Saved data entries
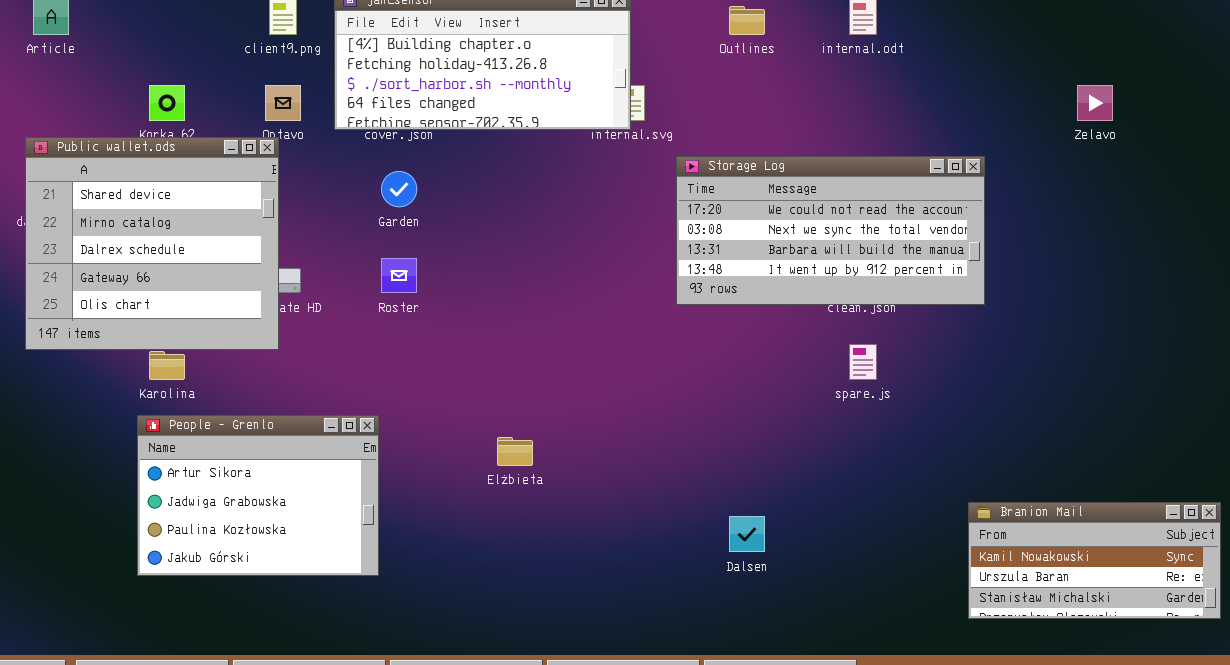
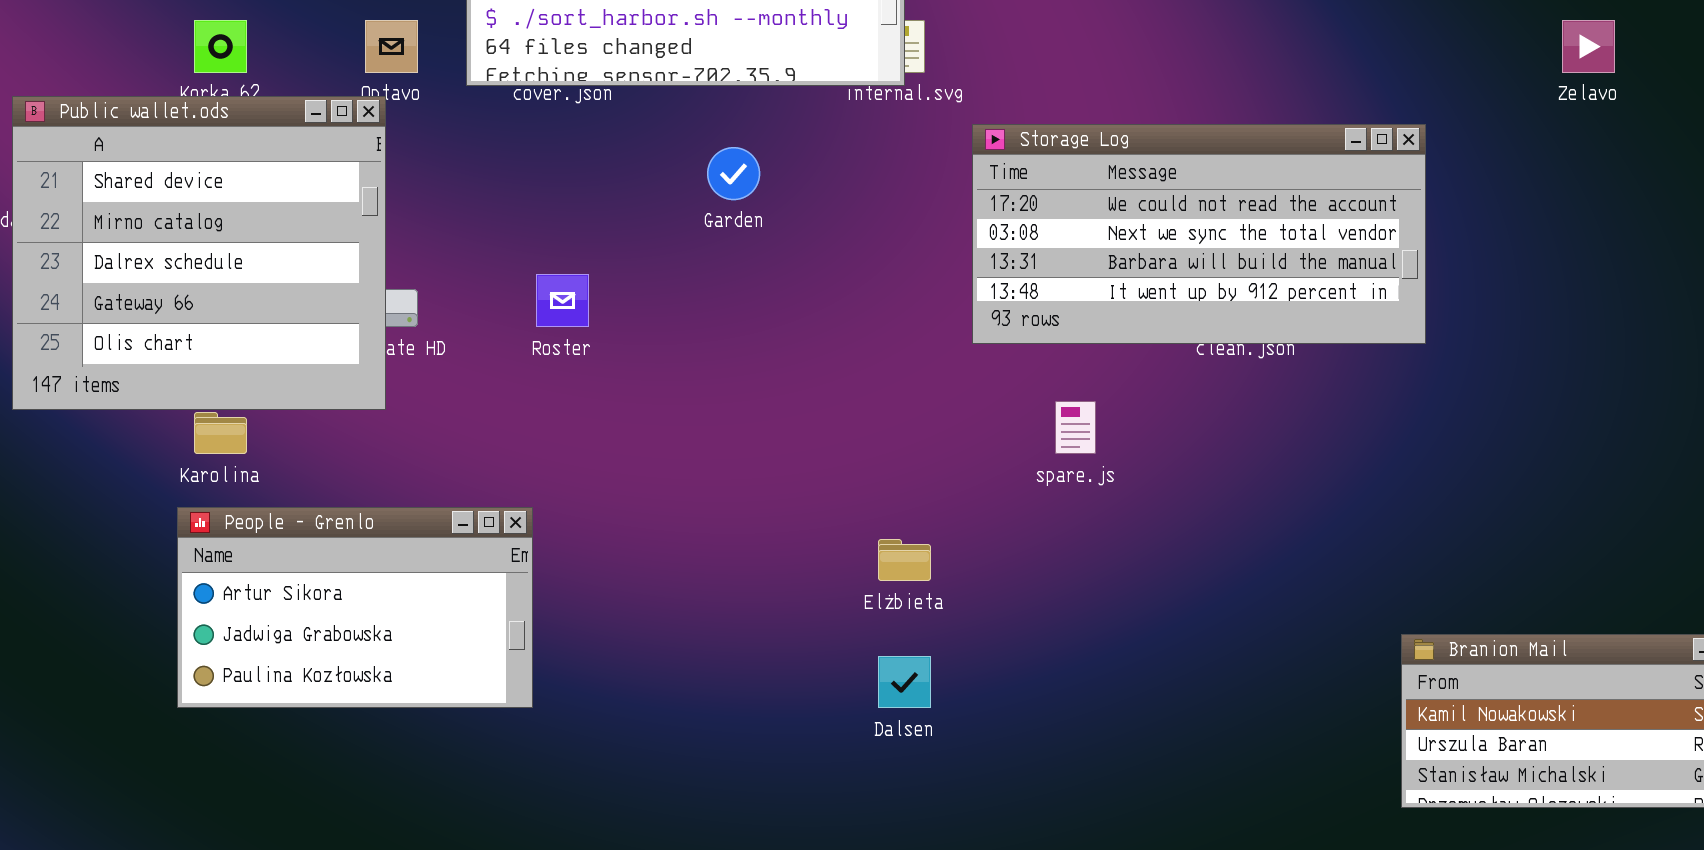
Garden: [381,171,417,207] -> [707,147,760,200], moved
spare.js: [849,344,877,380] -> [1055,401,1096,454], moved
People - Grenlo: [137,415,379,576] -> [177,507,533,708], resized
Elżbieta: [497,437,533,466] -> [878,539,931,581], moved
Dalsen: [729,516,765,552] -> [878,656,931,708], moved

- **Exercise**
Return each entry exactly as it appears above, but exclude the pictures.

- **Solution for this exercise**
Garden: [381,171,417,207] -> [707,147,760,200], moved
spare.js: [849,344,877,380] -> [1055,401,1096,454], moved
People - Grenlo: [137,415,379,576] -> [177,507,533,708], resized
Elżbieta: [497,437,533,466] -> [878,539,931,581], moved
Dalsen: [729,516,765,552] -> [878,656,931,708], moved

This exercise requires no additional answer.